» **TASK GOAL**
Your job is to return the whole listing unchanged while skipping its images.

» **AVAILABLE DATA**

========================================

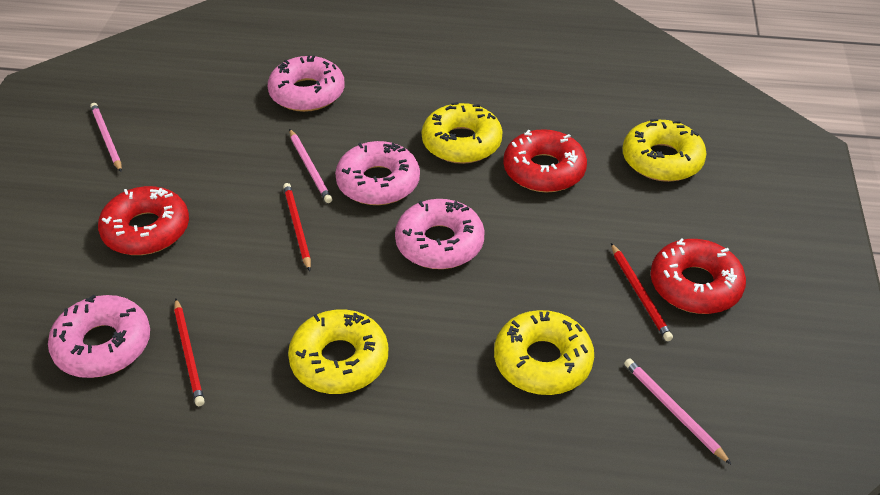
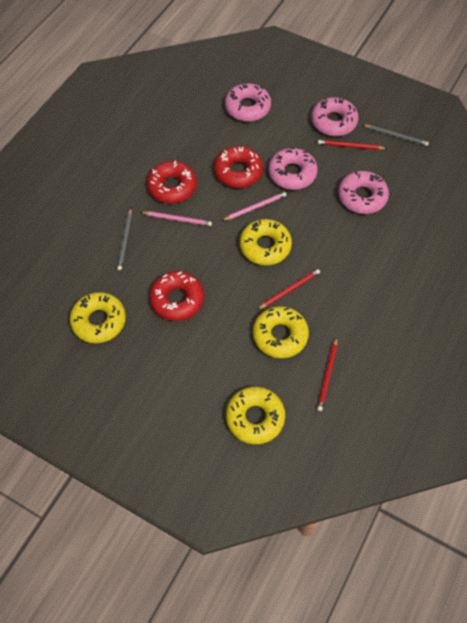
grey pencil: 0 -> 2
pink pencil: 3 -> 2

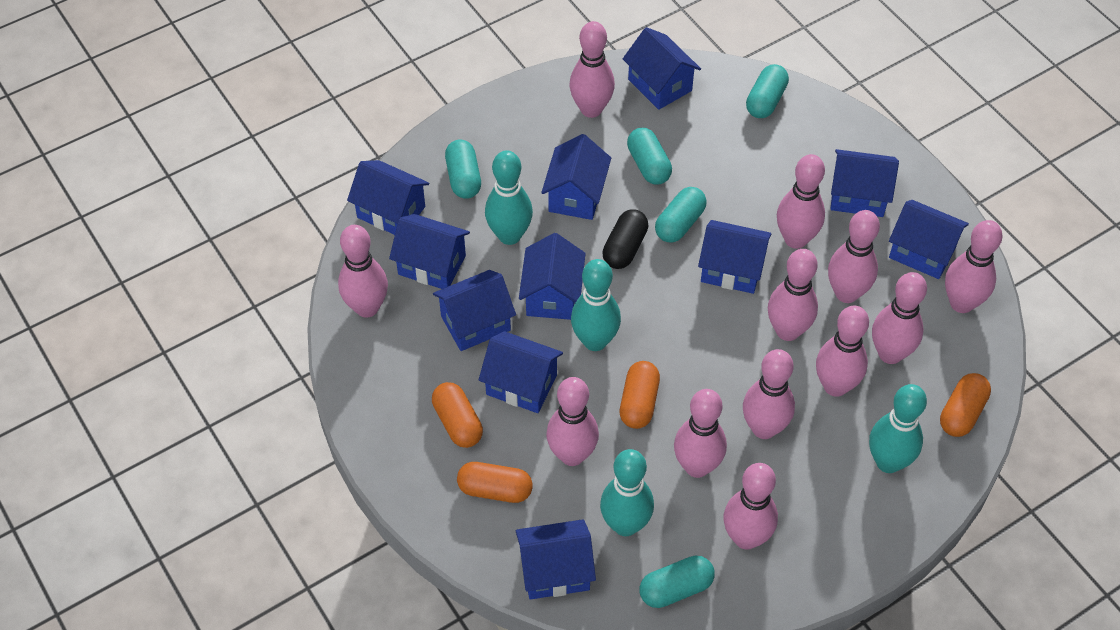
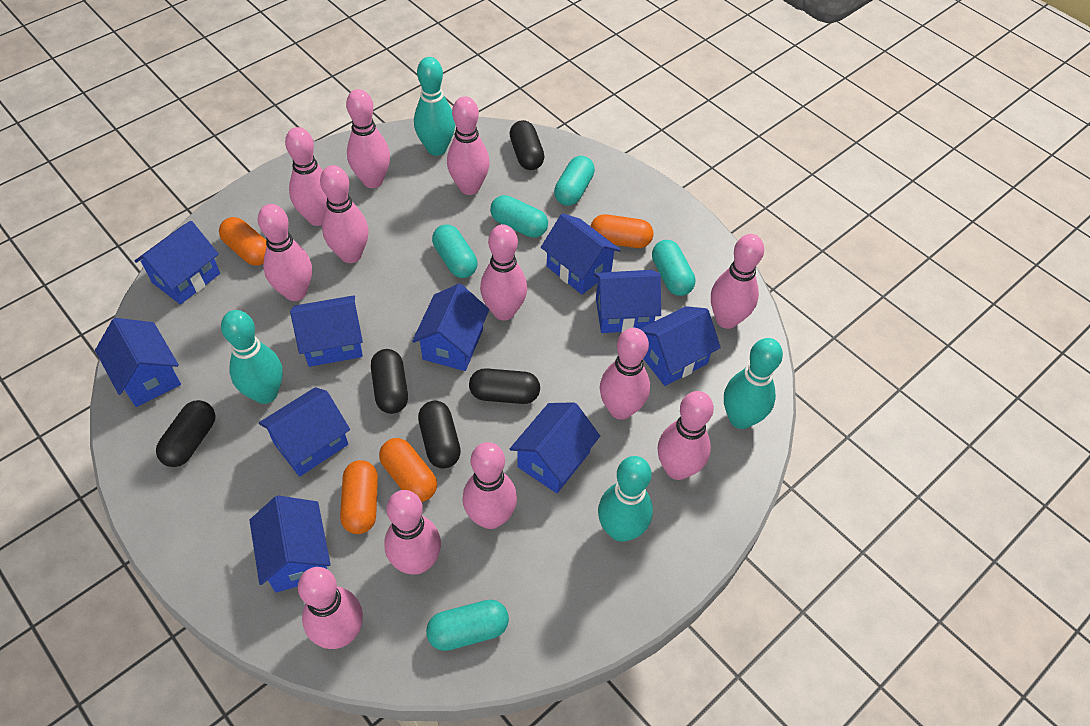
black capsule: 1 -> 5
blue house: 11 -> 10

========================================

» **REPLY TO THE EXERCISE**
grey pencil: 0 -> 2
pink pencil: 3 -> 2

black capsule: 1 -> 5
blue house: 11 -> 10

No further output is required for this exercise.